Input ::
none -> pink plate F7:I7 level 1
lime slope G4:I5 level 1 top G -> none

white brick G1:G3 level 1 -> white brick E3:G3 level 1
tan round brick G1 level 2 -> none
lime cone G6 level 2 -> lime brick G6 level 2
* * *
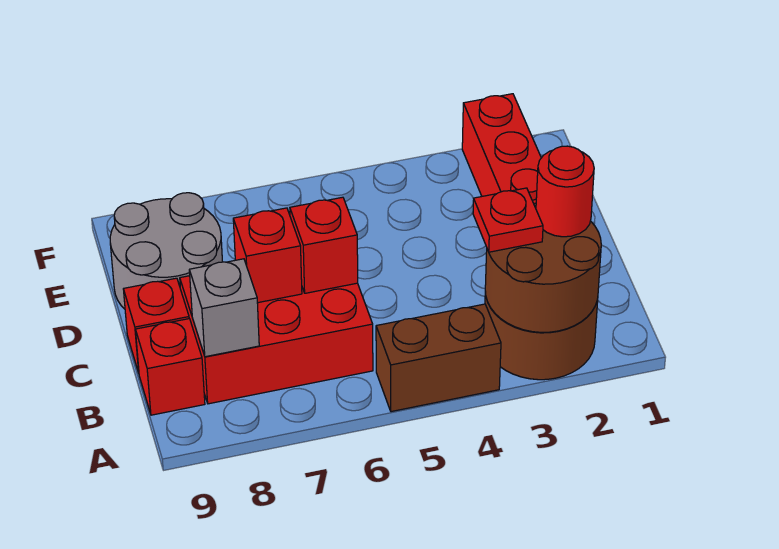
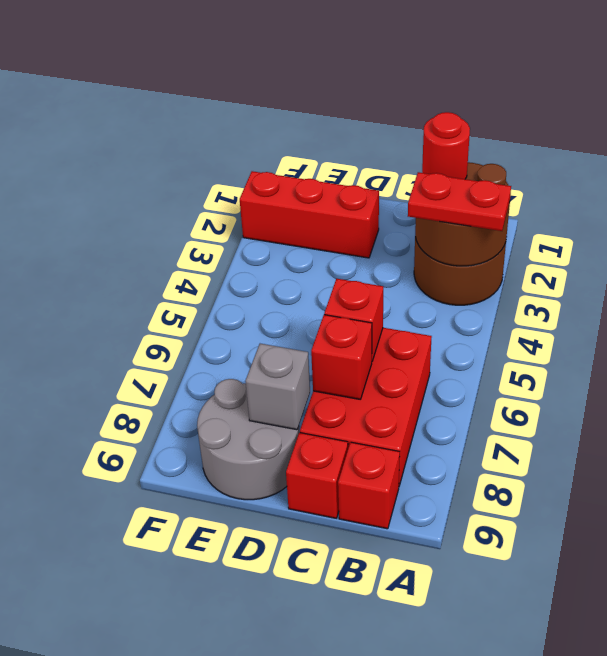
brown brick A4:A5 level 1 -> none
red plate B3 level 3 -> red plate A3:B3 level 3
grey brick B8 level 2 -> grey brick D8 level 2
* * *
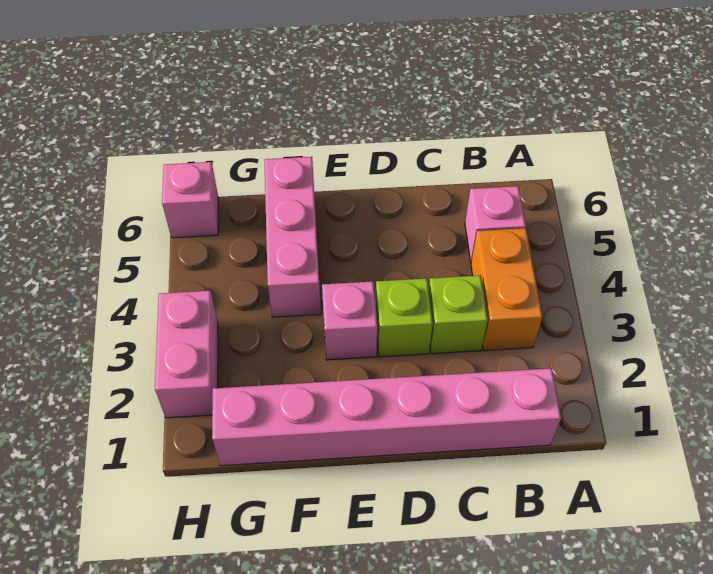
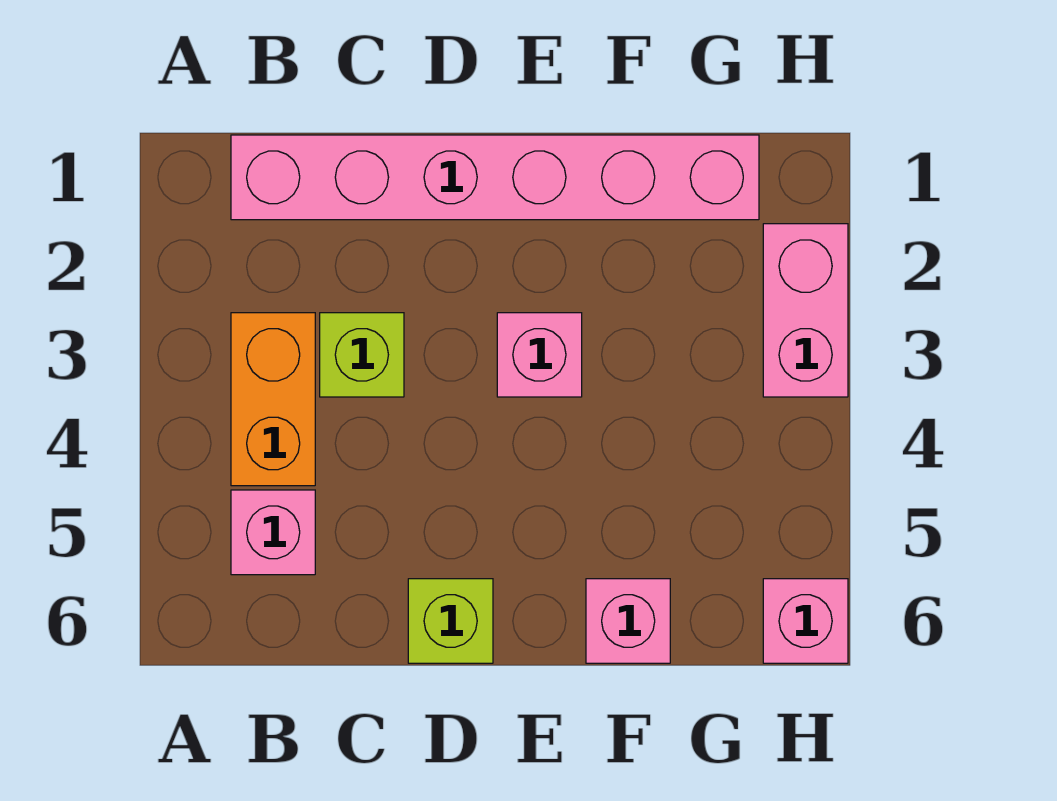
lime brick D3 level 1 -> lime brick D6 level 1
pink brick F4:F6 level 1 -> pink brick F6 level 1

Task details ::
In the material above, locate the line containing "red plate B3" and the line containing "grey brick B8". Transcribe exactly those two lines and every line between them, and nothing more.

Answer space ::
red plate B3 level 3 -> red plate A3:B3 level 3
grey brick B8 level 2 -> grey brick D8 level 2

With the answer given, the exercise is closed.